## Exercise
Any images in the records should be skipped; transcribe the rest exactly.
Source records section start
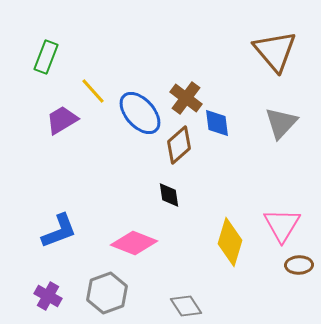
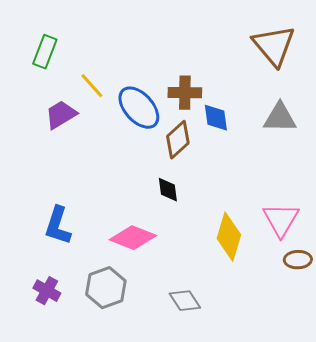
brown cross: (186, 98) -> (185, 93), turned -36
gray triangle: (281, 123) -> (280, 118), turned 48
blue L-shape: (59, 231) -> (58, 226), turned 129

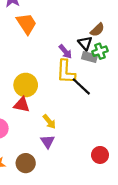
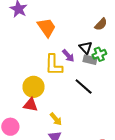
orange trapezoid: (26, 24) -> (47, 27), moved
brown semicircle: (97, 30) -> (101, 24), moved
yellow L-shape: (66, 72) -> (54, 65), moved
Source records section end
## Task result
brown cross: (186, 98) -> (185, 93), turned -36
gray triangle: (281, 123) -> (280, 118), turned 48
blue L-shape: (59, 231) -> (58, 226), turned 129

orange trapezoid: (26, 24) -> (47, 27), moved
brown semicircle: (97, 30) -> (101, 24), moved
yellow L-shape: (66, 72) -> (54, 65), moved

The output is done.